• WORK TASK
Exactly the lines below from the line with "camera: 55 degrees right, 0 degrees up" through the line with "(174, 503) = (305, 117): yellow" must make up the answer, both ends included and pictures left out.

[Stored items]
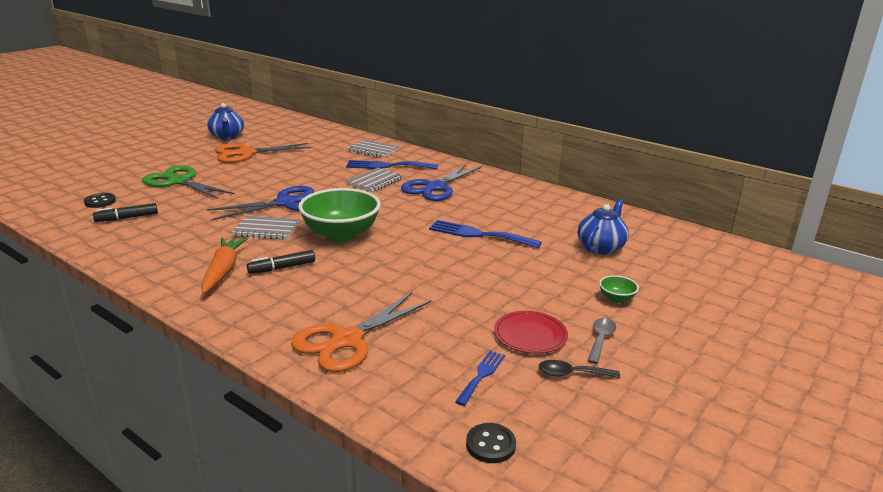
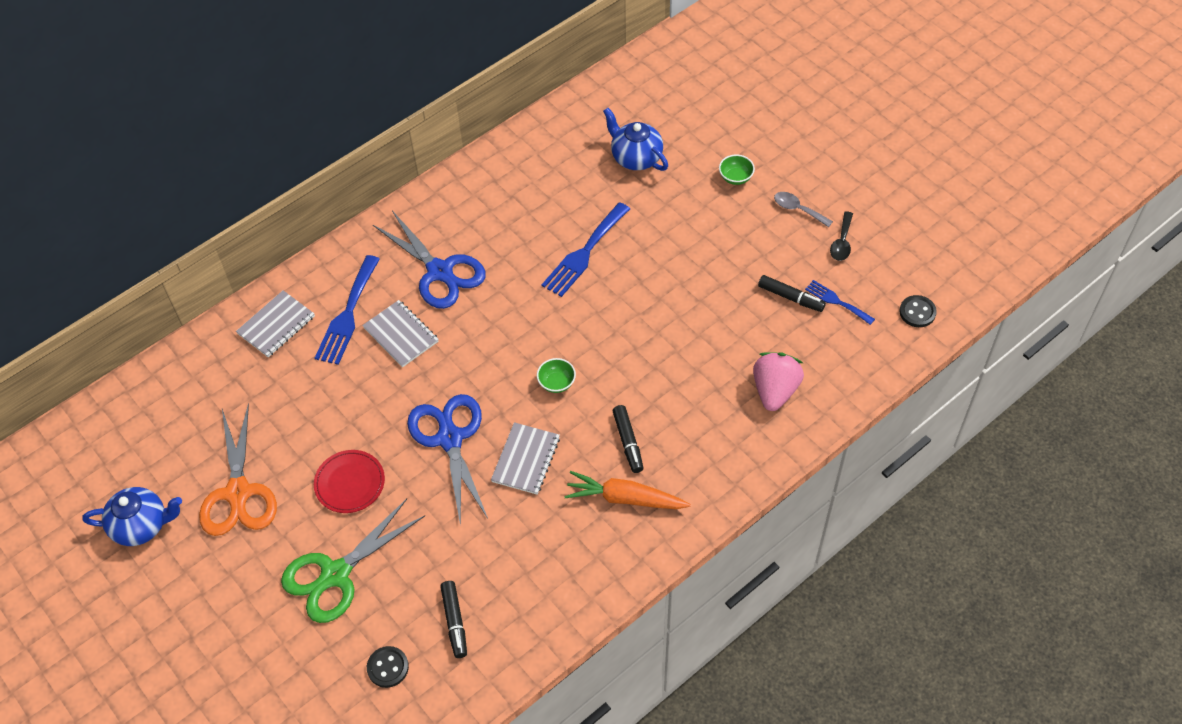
camera: 75 degrees left, 30 degrees up
(341, 234) = (556, 383): green bowl -> green bowl, size x0.41
(347, 340) = (775, 390): orange scissors -> pink strawberry
(474, 343) = (791, 297): none -> black marker
(530, 335) = (785, 256): red plate -> red plate (350, 483)

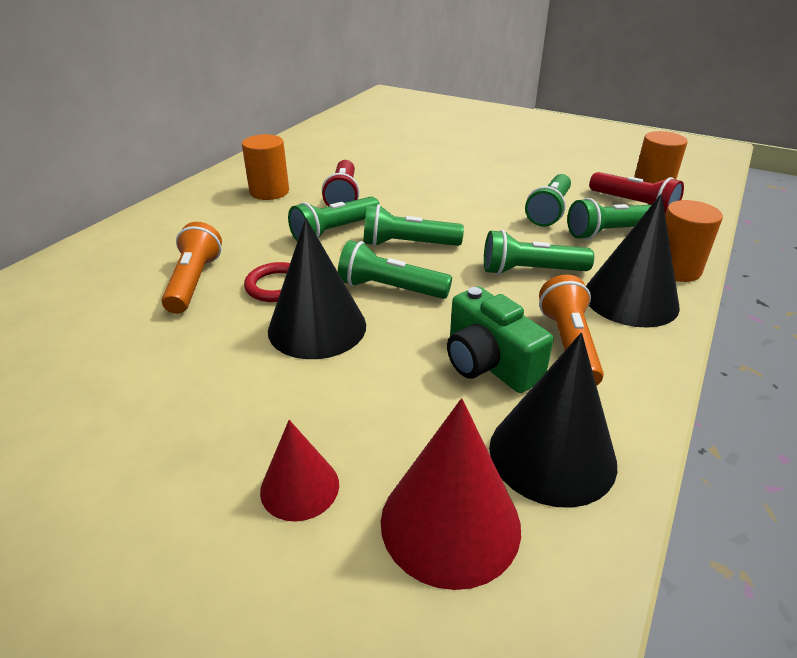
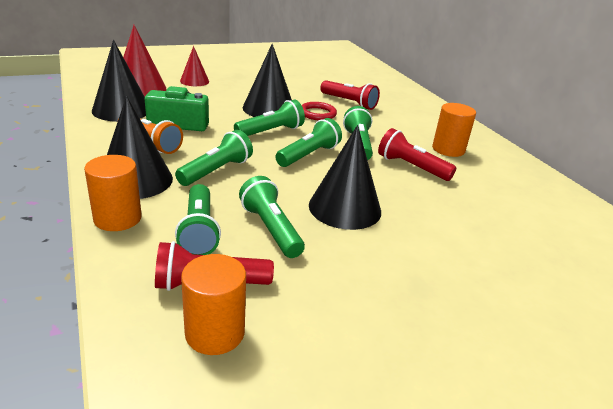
camera: 125 degrees right, 5 degrees down
(194, 282) = (349, 103): orange flashlight -> red flashlight
(467, 198) = (345, 208): none -> black cone
(609, 232) = (199, 231): green flashlight -> green flashlight turned 150 degrees clockwise

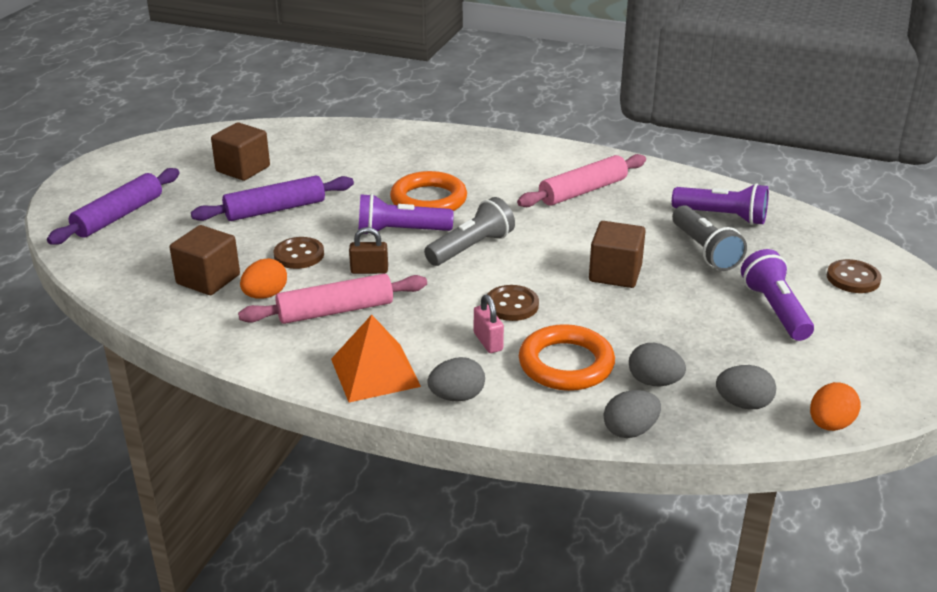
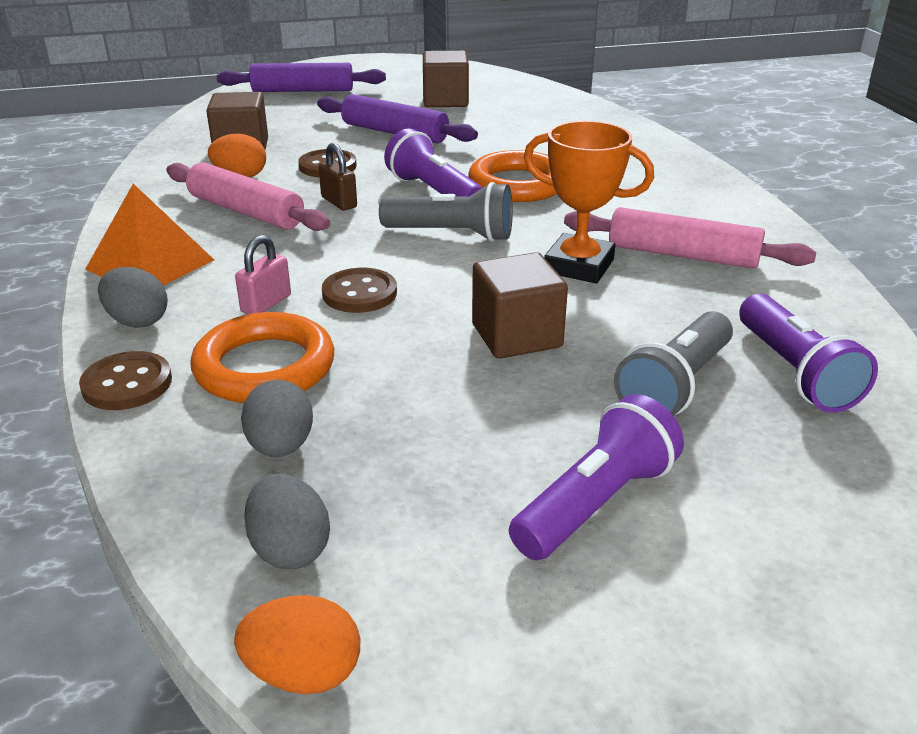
camera: 55 degrees right, 0 degrees up
(560, 225) = (579, 266): none -> orange trophy
(630, 430) = (146, 462): grey egg -> none
(853, 278) = (814, 566): brown button -> brown button (127, 384)

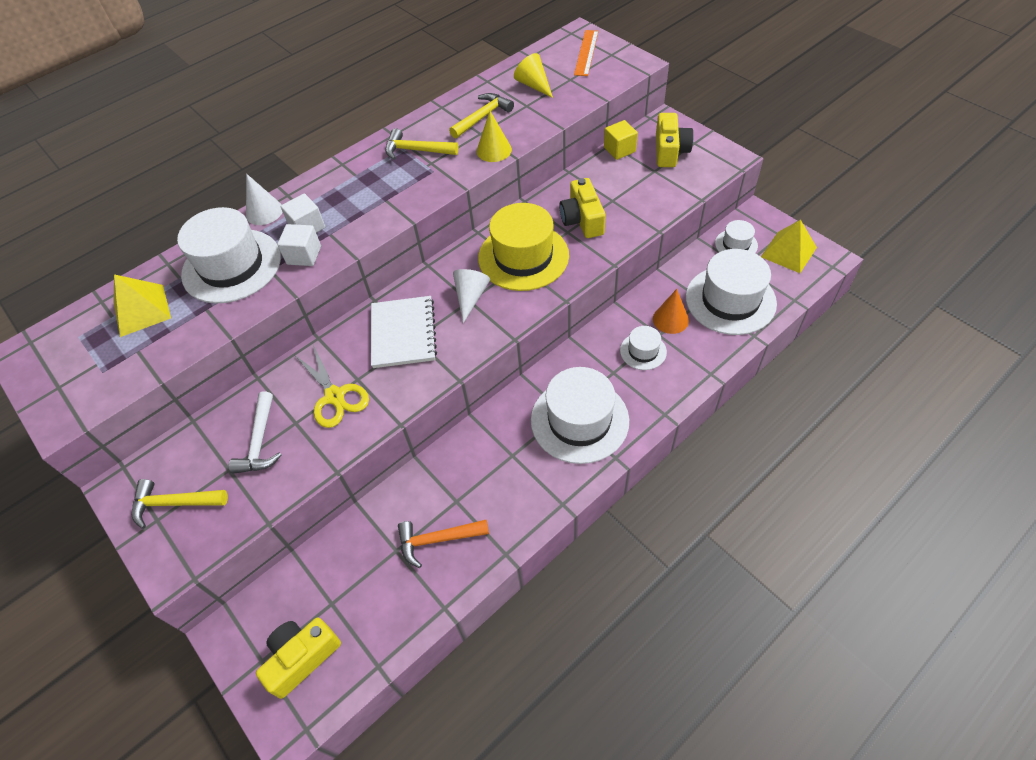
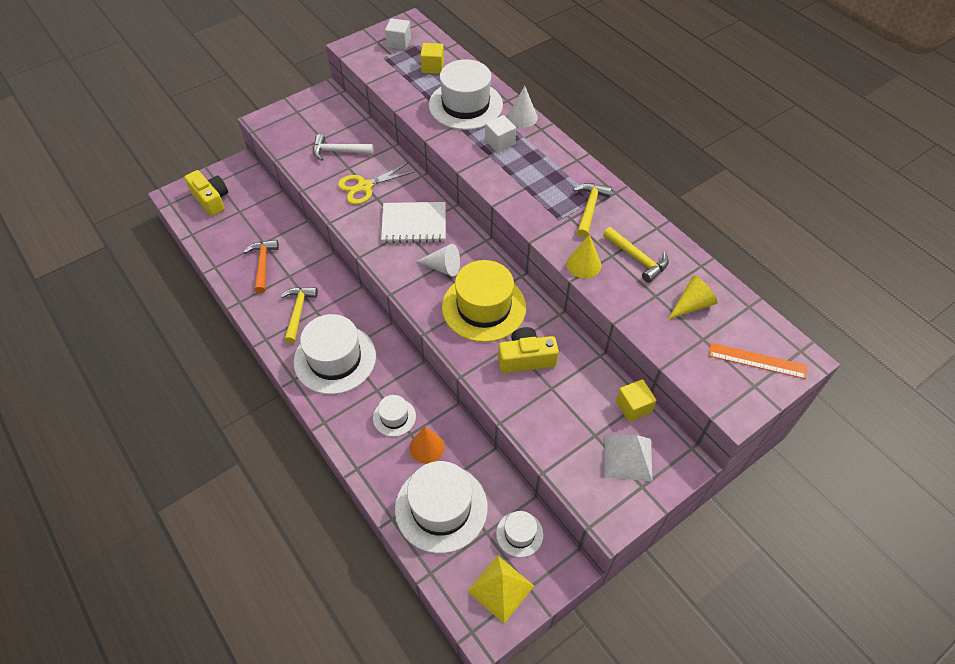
camera: 90 degrees right, 0 degrees up
(142, 310) = (432, 67): yellow pyramid -> yellow cube
(174, 503) = (305, 117): yellow hammer -> yellow hammer (298, 312)
(304, 255) = (468, 142): white cube -> white cube (399, 43)
(670, 151) = (628, 457): yellow camera -> white pyramid

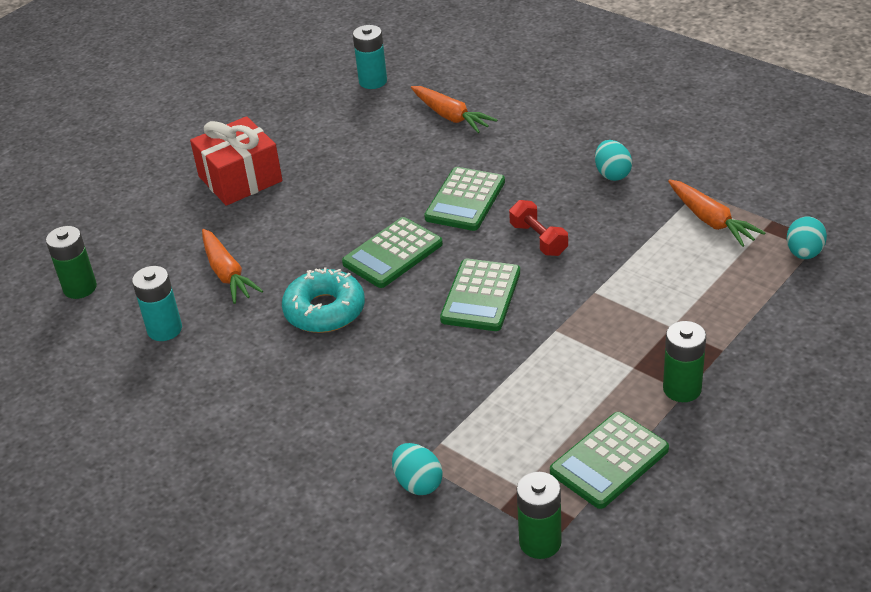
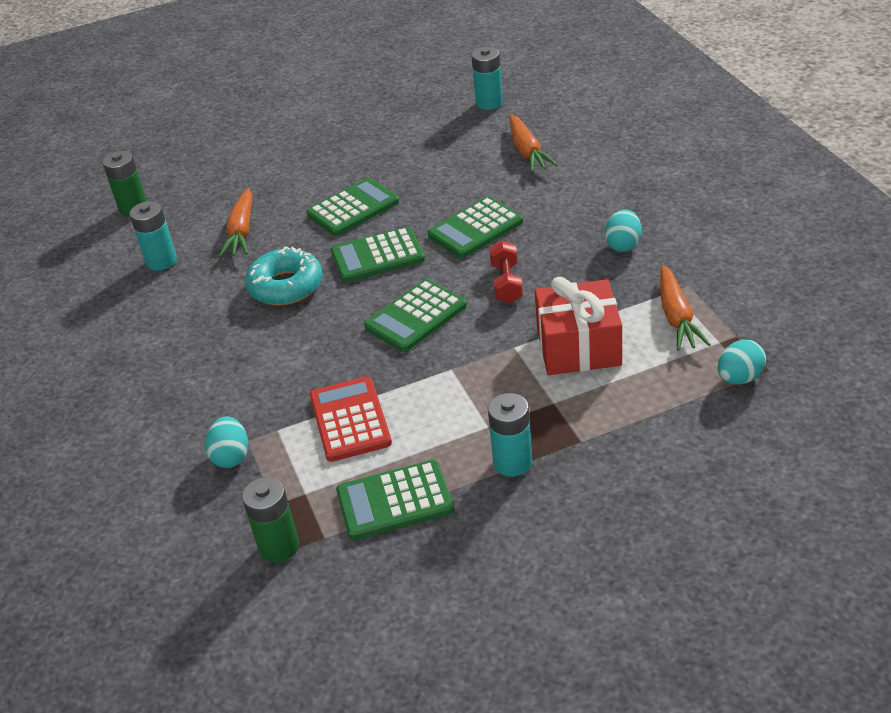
camera: 30 degrees right, 0 degrees up
(240, 179) = (316, 156): red gift -> red gift (578, 347)
(326, 217) = (353, 208): none -> green calculator
(503, 407) = (350, 420): none -> red calculator
(682, 389) = (512, 462): green battery -> turquoise battery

• YOUR SOLUTION
camera: 55 degrees right, 0 degrees up
(560, 225) = (579, 266): none -> orange trophy
(630, 430) = (146, 462): grey egg -> none
(853, 278) = (814, 566): brown button -> brown button (127, 384)

camera: 90 degrees right, 0 degrees up
(142, 310) = (432, 67): yellow pyramid -> yellow cube
(174, 503) = (305, 117): yellow hammer -> yellow hammer (298, 312)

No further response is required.